_PROBLEM DETAILS_
Find the "none -> black key [191,619,258,687]" line in the records below and repeat it and every later line exactly, up to the last; do not include pictures.

Object change descriptions

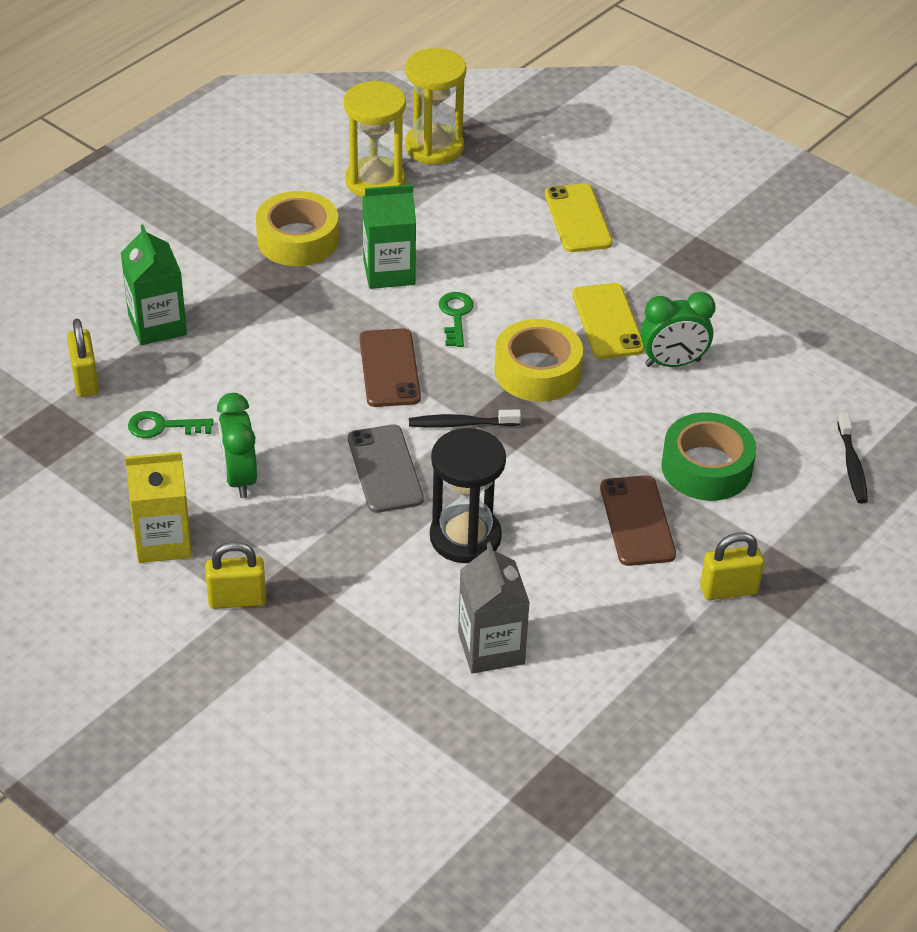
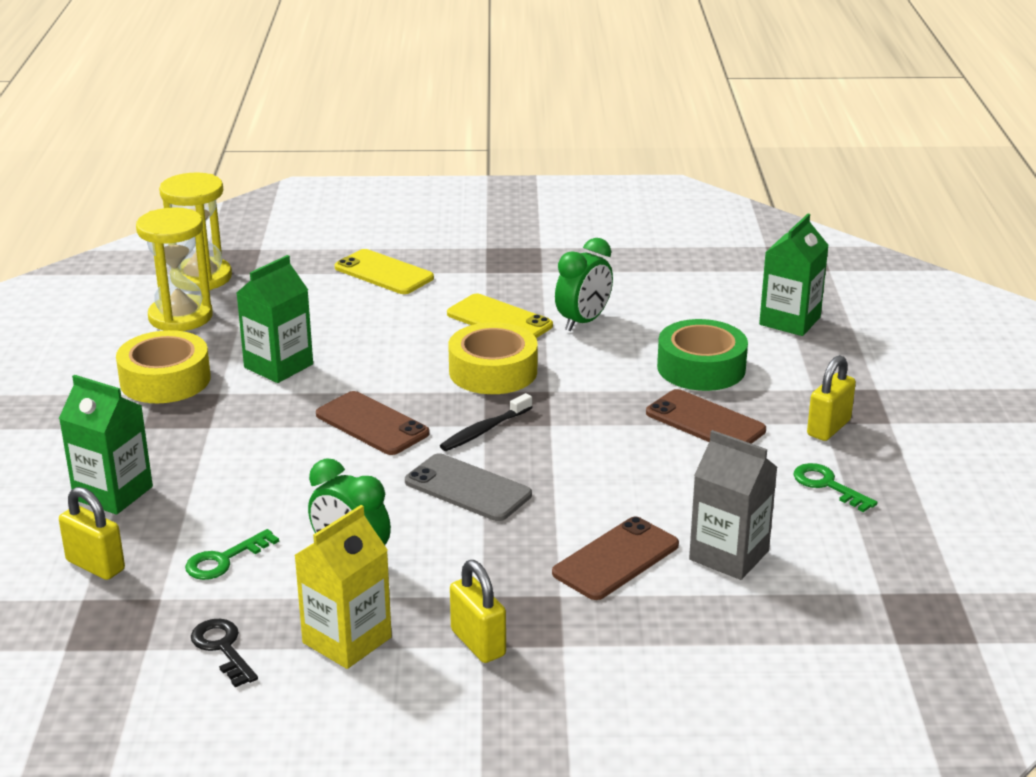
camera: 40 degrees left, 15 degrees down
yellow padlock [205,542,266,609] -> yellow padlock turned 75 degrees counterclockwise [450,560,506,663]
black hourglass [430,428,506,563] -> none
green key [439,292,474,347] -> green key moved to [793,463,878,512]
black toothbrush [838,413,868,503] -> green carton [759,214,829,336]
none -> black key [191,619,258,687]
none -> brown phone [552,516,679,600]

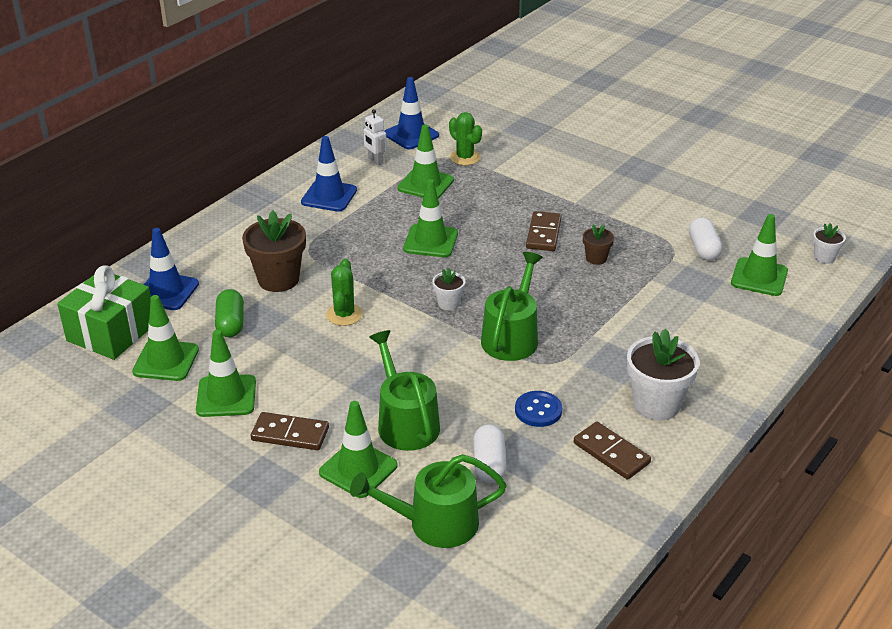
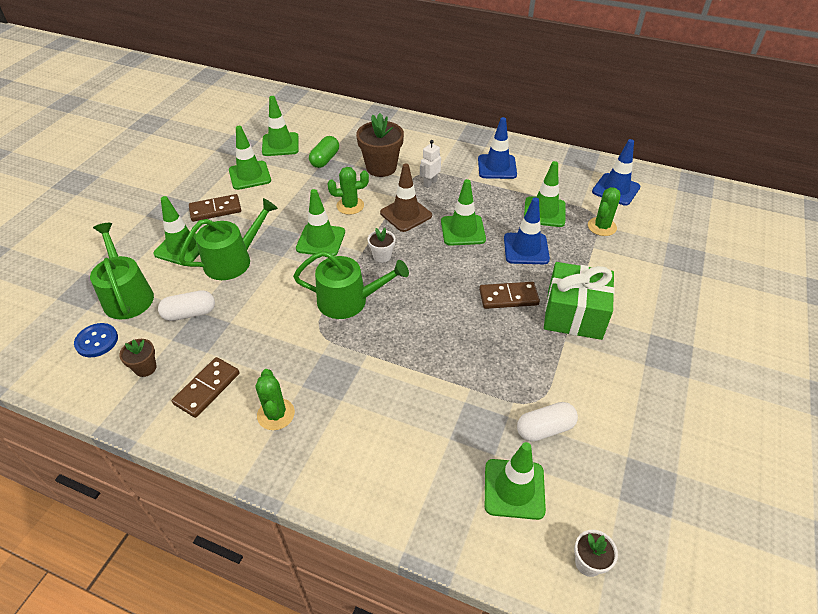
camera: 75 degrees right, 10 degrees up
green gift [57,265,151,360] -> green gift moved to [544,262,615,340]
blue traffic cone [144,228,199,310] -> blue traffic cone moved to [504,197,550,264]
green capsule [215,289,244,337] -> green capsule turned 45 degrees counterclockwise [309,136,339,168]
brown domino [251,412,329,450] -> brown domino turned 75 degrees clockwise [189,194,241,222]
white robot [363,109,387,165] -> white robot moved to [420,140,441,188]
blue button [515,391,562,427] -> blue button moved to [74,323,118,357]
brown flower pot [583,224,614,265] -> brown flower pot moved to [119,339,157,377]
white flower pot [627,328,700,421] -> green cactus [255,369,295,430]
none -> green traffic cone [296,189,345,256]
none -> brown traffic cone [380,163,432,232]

_RESULT FOR THIS EXERCISE_
none -> black key [191,619,258,687]
none -> brown phone [552,516,679,600]

camera: 75 degrees right, 10 degrees up
green gift [57,265,151,360] -> green gift moved to [544,262,615,340]
blue traffic cone [144,228,199,310] -> blue traffic cone moved to [504,197,550,264]
green capsule [215,289,244,337] -> green capsule turned 45 degrees counterclockwise [309,136,339,168]
brown domino [251,412,329,450] -> brown domino turned 75 degrees clockwise [189,194,241,222]
white robot [363,109,387,165] -> white robot moved to [420,140,441,188]
blue button [515,391,562,427] -> blue button moved to [74,323,118,357]
brown flower pot [583,224,614,265] -> brown flower pot moved to [119,339,157,377]
white flower pot [627,328,700,421] -> green cactus [255,369,295,430]
none -> green traffic cone [296,189,345,256]
none -> brown traffic cone [380,163,432,232]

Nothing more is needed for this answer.